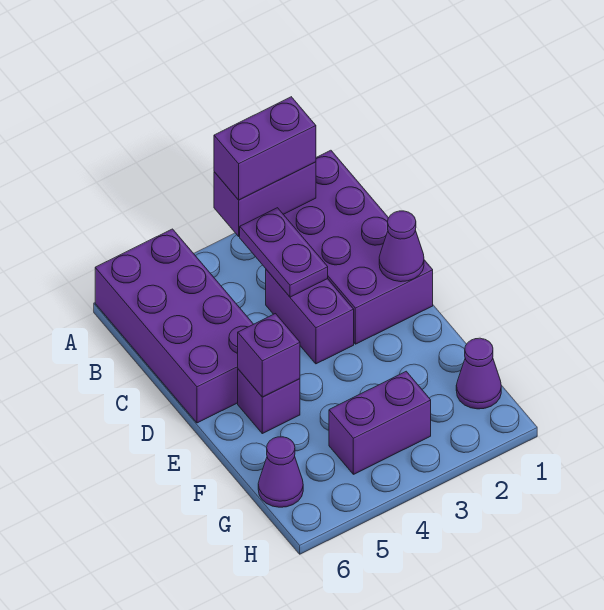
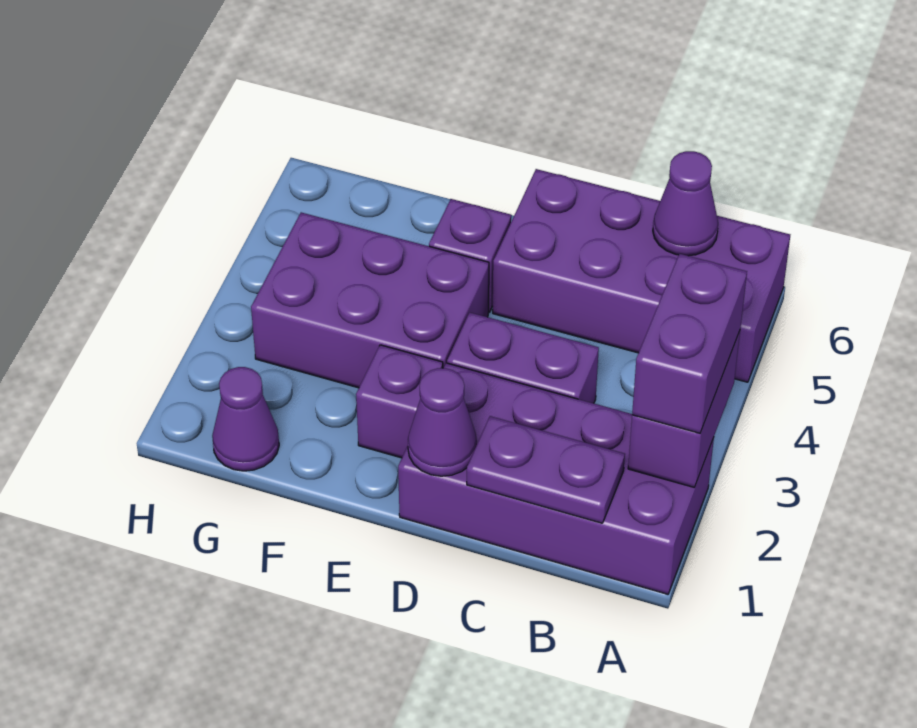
purple plate B3:C3 level 2 -> purple plate B1:C1 level 2
purple brick E5 level 2 -> purple brick E2 level 1
purple brick G3:G4 level 1 -> purple brick E3:G4 level 1
purple cone G6 level 1 -> purple cone B6 level 2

----

### Exercise brief
Copy each line of the preceding data that contains the string "brick".

### Solved problem
purple brick E5 level 2 -> purple brick E2 level 1
purple brick G3:G4 level 1 -> purple brick E3:G4 level 1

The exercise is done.